_Data for review_
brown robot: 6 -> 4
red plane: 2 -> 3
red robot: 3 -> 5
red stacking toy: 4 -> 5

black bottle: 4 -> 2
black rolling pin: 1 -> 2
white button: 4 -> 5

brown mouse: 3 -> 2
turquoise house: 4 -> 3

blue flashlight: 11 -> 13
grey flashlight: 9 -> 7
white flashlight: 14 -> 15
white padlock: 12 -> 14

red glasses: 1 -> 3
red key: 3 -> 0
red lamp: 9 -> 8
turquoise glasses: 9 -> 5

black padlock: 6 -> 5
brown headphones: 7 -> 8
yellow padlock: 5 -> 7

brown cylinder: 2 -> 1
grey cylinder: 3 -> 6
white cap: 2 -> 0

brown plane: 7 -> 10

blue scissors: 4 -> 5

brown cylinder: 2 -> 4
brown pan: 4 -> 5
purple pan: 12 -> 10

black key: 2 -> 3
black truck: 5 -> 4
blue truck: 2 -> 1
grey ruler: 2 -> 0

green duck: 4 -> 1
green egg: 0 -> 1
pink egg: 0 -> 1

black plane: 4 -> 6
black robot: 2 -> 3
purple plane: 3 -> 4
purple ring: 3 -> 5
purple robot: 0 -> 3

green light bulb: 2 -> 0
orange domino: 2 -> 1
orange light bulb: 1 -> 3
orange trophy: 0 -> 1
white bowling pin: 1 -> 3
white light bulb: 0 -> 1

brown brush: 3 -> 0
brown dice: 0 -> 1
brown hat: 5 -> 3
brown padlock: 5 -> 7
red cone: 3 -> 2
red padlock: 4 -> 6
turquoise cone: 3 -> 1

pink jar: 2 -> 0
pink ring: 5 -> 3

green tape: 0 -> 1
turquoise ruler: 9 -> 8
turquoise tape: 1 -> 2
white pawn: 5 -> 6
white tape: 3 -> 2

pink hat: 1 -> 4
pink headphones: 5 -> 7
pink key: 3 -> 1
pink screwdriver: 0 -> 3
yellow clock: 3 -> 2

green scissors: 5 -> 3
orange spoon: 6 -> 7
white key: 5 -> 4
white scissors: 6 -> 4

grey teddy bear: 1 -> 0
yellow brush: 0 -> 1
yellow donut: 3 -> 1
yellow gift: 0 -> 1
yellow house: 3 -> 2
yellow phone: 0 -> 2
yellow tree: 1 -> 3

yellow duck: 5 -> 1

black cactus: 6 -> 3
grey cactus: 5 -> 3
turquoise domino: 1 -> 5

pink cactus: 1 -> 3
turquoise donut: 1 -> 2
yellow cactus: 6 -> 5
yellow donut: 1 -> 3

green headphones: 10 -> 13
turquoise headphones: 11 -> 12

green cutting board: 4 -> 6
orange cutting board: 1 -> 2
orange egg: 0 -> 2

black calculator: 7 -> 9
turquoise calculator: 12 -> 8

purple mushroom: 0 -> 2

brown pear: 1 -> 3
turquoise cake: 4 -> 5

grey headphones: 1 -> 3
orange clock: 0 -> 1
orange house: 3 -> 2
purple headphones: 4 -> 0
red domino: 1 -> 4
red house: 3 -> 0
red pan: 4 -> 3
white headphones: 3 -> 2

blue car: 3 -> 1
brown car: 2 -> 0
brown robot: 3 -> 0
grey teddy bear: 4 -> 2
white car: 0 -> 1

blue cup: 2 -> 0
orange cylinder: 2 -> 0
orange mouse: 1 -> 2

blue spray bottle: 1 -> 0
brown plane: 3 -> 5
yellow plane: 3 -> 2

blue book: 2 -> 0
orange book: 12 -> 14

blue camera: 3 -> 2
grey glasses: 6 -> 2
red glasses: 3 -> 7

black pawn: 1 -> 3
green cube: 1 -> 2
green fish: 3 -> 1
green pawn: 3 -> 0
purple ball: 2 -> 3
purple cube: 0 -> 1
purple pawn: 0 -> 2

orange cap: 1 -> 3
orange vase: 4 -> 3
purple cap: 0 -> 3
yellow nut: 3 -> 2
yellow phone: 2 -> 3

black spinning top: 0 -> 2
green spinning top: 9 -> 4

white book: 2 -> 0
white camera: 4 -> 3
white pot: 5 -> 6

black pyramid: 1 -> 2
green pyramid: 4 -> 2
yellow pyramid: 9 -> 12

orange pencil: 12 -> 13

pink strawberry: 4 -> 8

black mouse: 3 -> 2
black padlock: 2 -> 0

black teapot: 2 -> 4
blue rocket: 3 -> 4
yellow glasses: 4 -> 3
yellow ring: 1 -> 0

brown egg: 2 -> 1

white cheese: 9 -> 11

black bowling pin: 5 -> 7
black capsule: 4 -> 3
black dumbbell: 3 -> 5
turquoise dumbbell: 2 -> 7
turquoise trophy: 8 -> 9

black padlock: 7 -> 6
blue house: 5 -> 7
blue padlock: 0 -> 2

_What is required_
Your task is to retype the complete material exactly as it was given.

_Task response_
brown robot: 6 -> 4
red plane: 2 -> 3
red robot: 3 -> 5
red stacking toy: 4 -> 5

black bottle: 4 -> 2
black rolling pin: 1 -> 2
white button: 4 -> 5

brown mouse: 3 -> 2
turquoise house: 4 -> 3

blue flashlight: 11 -> 13
grey flashlight: 9 -> 7
white flashlight: 14 -> 15
white padlock: 12 -> 14

red glasses: 1 -> 3
red key: 3 -> 0
red lamp: 9 -> 8
turquoise glasses: 9 -> 5

black padlock: 6 -> 5
brown headphones: 7 -> 8
yellow padlock: 5 -> 7

brown cylinder: 2 -> 1
grey cylinder: 3 -> 6
white cap: 2 -> 0

brown plane: 7 -> 10

blue scissors: 4 -> 5

brown cylinder: 2 -> 4
brown pan: 4 -> 5
purple pan: 12 -> 10

black key: 2 -> 3
black truck: 5 -> 4
blue truck: 2 -> 1
grey ruler: 2 -> 0

green duck: 4 -> 1
green egg: 0 -> 1
pink egg: 0 -> 1

black plane: 4 -> 6
black robot: 2 -> 3
purple plane: 3 -> 4
purple ring: 3 -> 5
purple robot: 0 -> 3

green light bulb: 2 -> 0
orange domino: 2 -> 1
orange light bulb: 1 -> 3
orange trophy: 0 -> 1
white bowling pin: 1 -> 3
white light bulb: 0 -> 1

brown brush: 3 -> 0
brown dice: 0 -> 1
brown hat: 5 -> 3
brown padlock: 5 -> 7
red cone: 3 -> 2
red padlock: 4 -> 6
turquoise cone: 3 -> 1

pink jar: 2 -> 0
pink ring: 5 -> 3

green tape: 0 -> 1
turquoise ruler: 9 -> 8
turquoise tape: 1 -> 2
white pawn: 5 -> 6
white tape: 3 -> 2

pink hat: 1 -> 4
pink headphones: 5 -> 7
pink key: 3 -> 1
pink screwdriver: 0 -> 3
yellow clock: 3 -> 2

green scissors: 5 -> 3
orange spoon: 6 -> 7
white key: 5 -> 4
white scissors: 6 -> 4

grey teddy bear: 1 -> 0
yellow brush: 0 -> 1
yellow donut: 3 -> 1
yellow gift: 0 -> 1
yellow house: 3 -> 2
yellow phone: 0 -> 2
yellow tree: 1 -> 3

yellow duck: 5 -> 1

black cactus: 6 -> 3
grey cactus: 5 -> 3
turquoise domino: 1 -> 5

pink cactus: 1 -> 3
turquoise donut: 1 -> 2
yellow cactus: 6 -> 5
yellow donut: 1 -> 3

green headphones: 10 -> 13
turquoise headphones: 11 -> 12

green cutting board: 4 -> 6
orange cutting board: 1 -> 2
orange egg: 0 -> 2

black calculator: 7 -> 9
turquoise calculator: 12 -> 8

purple mushroom: 0 -> 2

brown pear: 1 -> 3
turquoise cake: 4 -> 5

grey headphones: 1 -> 3
orange clock: 0 -> 1
orange house: 3 -> 2
purple headphones: 4 -> 0
red domino: 1 -> 4
red house: 3 -> 0
red pan: 4 -> 3
white headphones: 3 -> 2

blue car: 3 -> 1
brown car: 2 -> 0
brown robot: 3 -> 0
grey teddy bear: 4 -> 2
white car: 0 -> 1

blue cup: 2 -> 0
orange cylinder: 2 -> 0
orange mouse: 1 -> 2

blue spray bottle: 1 -> 0
brown plane: 3 -> 5
yellow plane: 3 -> 2

blue book: 2 -> 0
orange book: 12 -> 14

blue camera: 3 -> 2
grey glasses: 6 -> 2
red glasses: 3 -> 7

black pawn: 1 -> 3
green cube: 1 -> 2
green fish: 3 -> 1
green pawn: 3 -> 0
purple ball: 2 -> 3
purple cube: 0 -> 1
purple pawn: 0 -> 2

orange cap: 1 -> 3
orange vase: 4 -> 3
purple cap: 0 -> 3
yellow nut: 3 -> 2
yellow phone: 2 -> 3

black spinning top: 0 -> 2
green spinning top: 9 -> 4

white book: 2 -> 0
white camera: 4 -> 3
white pot: 5 -> 6

black pyramid: 1 -> 2
green pyramid: 4 -> 2
yellow pyramid: 9 -> 12

orange pencil: 12 -> 13

pink strawberry: 4 -> 8

black mouse: 3 -> 2
black padlock: 2 -> 0

black teapot: 2 -> 4
blue rocket: 3 -> 4
yellow glasses: 4 -> 3
yellow ring: 1 -> 0

brown egg: 2 -> 1

white cheese: 9 -> 11

black bowling pin: 5 -> 7
black capsule: 4 -> 3
black dumbbell: 3 -> 5
turquoise dumbbell: 2 -> 7
turquoise trophy: 8 -> 9

black padlock: 7 -> 6
blue house: 5 -> 7
blue padlock: 0 -> 2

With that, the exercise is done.